RECORDS SUPPLIED:
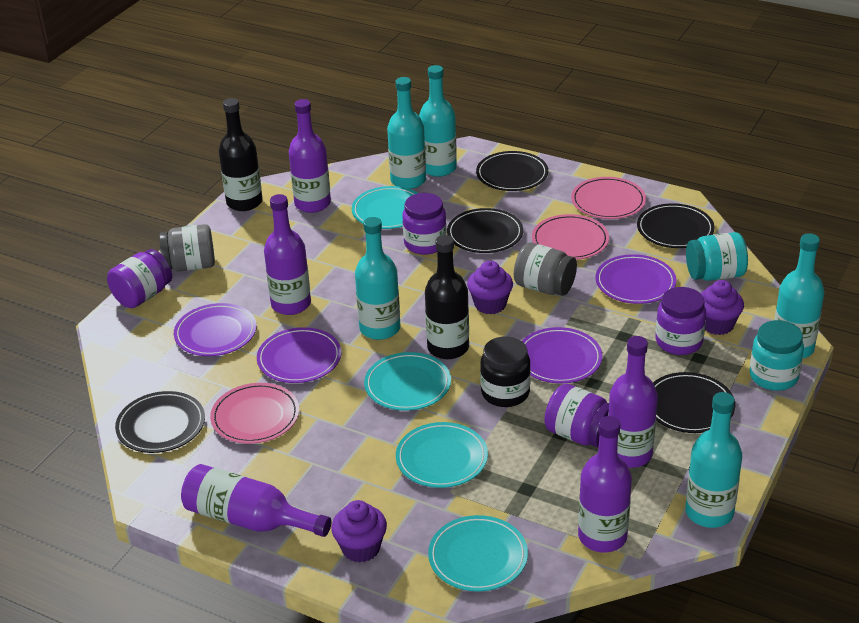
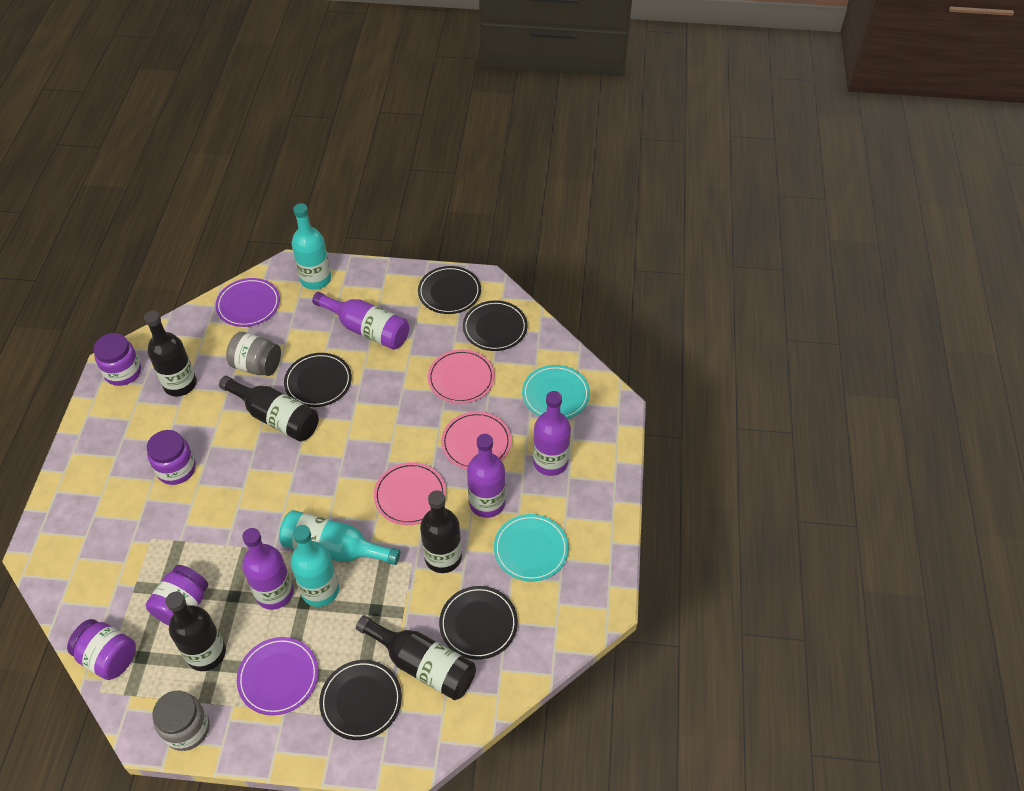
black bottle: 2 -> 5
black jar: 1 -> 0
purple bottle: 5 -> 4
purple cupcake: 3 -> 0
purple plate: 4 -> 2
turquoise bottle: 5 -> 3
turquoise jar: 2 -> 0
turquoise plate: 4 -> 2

WHAT IS EXPECTED: Every record is to be reproduced exactly, with no pictures included.

RESULT:
black bottle: 2 -> 5
black jar: 1 -> 0
purple bottle: 5 -> 4
purple cupcake: 3 -> 0
purple plate: 4 -> 2
turquoise bottle: 5 -> 3
turquoise jar: 2 -> 0
turquoise plate: 4 -> 2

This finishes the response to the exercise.